---- SUPPLIED MATERIAL
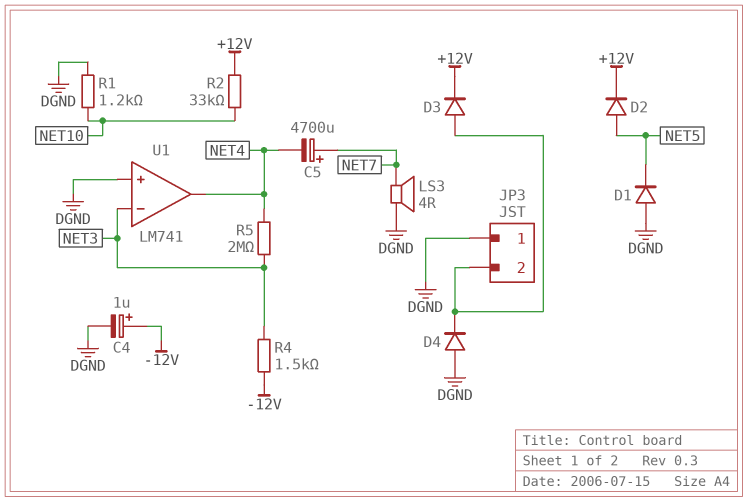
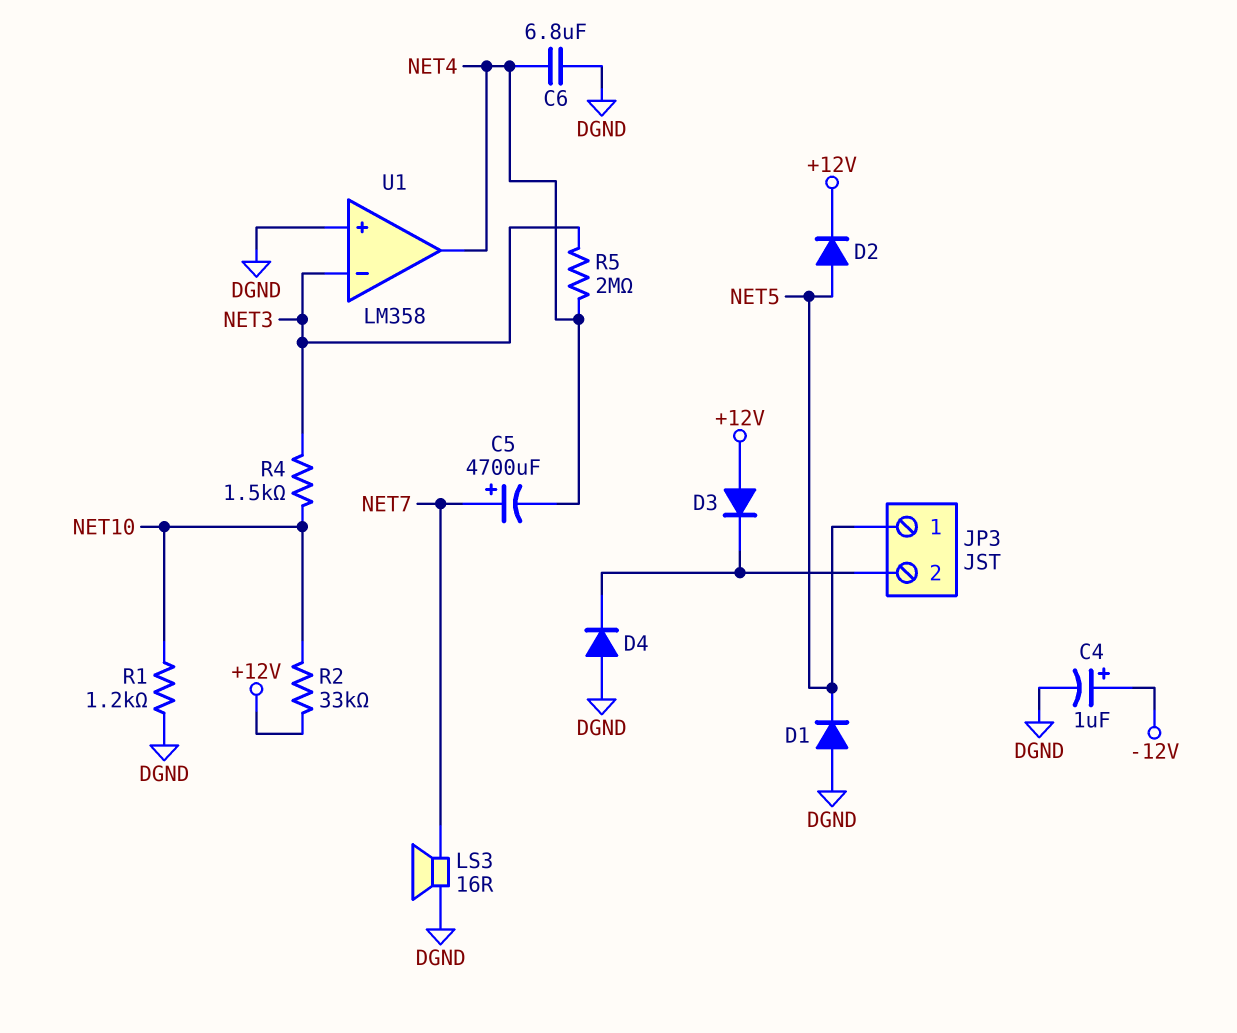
C6: none -> 6.8uF (DGND, NET4)
D3: diode (A JP3/2, K +12V) -> diode (A +12V, K JP3/2)
JP3 pin 1: DGND -> NET5
LS3: speaker 4R (DGND, NET7) -> speaker 16R (DGND, NET7)
R4: 1.5k (-12V, NET3) -> 1.5k (NET3, NET10)
U1: LM741 -> LM358

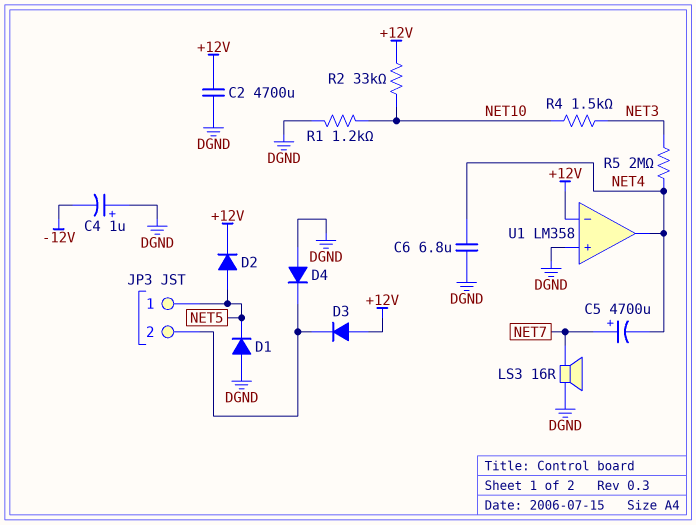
C2: none -> 4700uF (+12V, DGND)
C4: 1uF (plus -12V, minus DGND) -> 1uF (plus DGND, minus -12V)
U1 pin in-: NET3 -> +12V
--------
For this exercise, the lines from the one containing "LS3: speaker 4R" through the last line of the entries above are to be output exactly, both included, and pictures are skipped.

* YOUR SOLUTION:
LS3: speaker 4R (DGND, NET7) -> speaker 16R (DGND, NET7)
R4: 1.5k (-12V, NET3) -> 1.5k (NET3, NET10)
U1: LM741 -> LM358

C2: none -> 4700uF (+12V, DGND)
C4: 1uF (plus -12V, minus DGND) -> 1uF (plus DGND, minus -12V)
U1 pin in-: NET3 -> +12V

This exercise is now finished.